DATA SUPPLIED >>
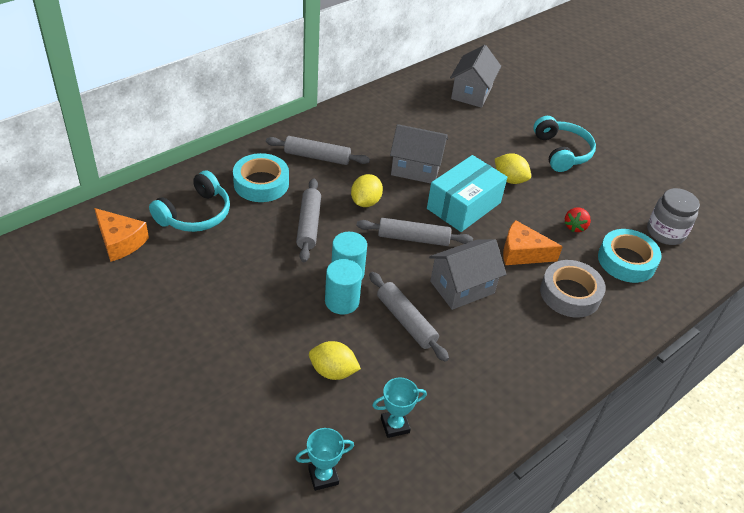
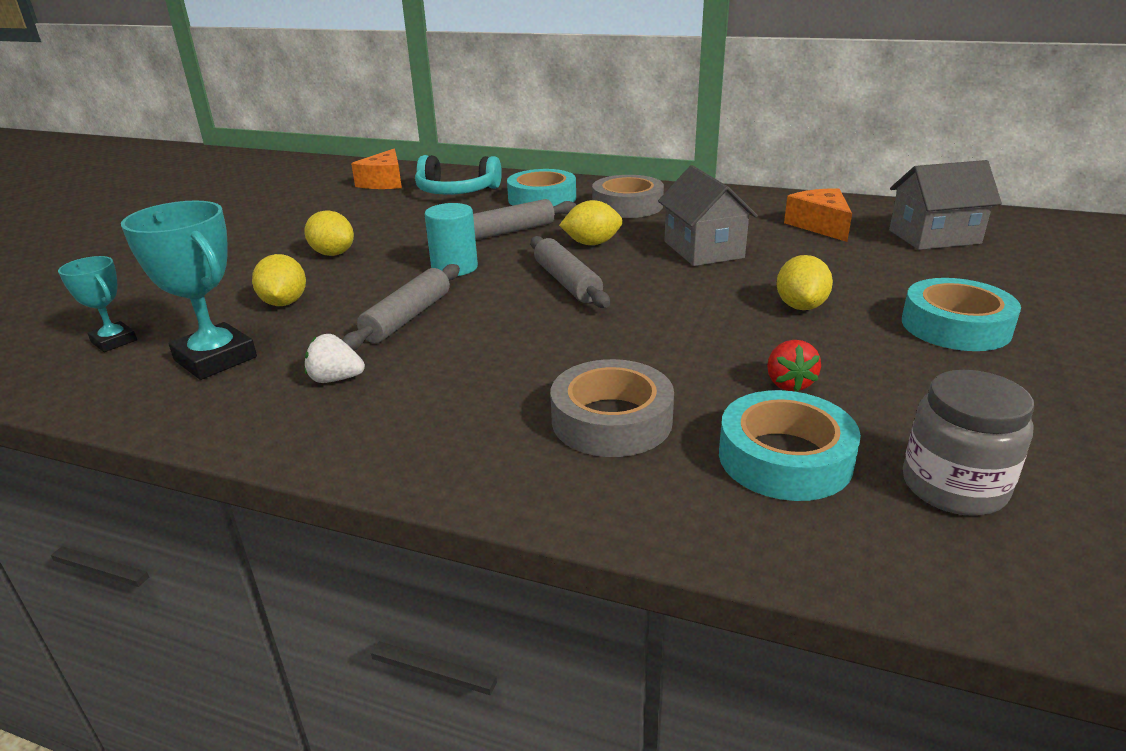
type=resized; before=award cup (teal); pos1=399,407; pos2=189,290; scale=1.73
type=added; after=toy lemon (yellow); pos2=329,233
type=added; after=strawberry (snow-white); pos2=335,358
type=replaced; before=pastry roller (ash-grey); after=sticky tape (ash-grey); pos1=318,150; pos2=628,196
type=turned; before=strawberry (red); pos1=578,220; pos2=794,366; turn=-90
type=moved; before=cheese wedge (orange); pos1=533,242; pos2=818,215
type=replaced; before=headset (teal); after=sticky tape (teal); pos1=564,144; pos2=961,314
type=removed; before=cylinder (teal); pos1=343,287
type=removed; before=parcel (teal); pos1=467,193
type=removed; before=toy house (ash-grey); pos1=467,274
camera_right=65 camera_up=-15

EXERCISE AIM >>
Filter by the word "tape": copy every line of the data that holds it.

ANSWER FOR THE TASK >>
type=replaced; before=pastry roller (ash-grey); after=sticky tape (ash-grey); pos1=318,150; pos2=628,196
type=replaced; before=headset (teal); after=sticky tape (teal); pos1=564,144; pos2=961,314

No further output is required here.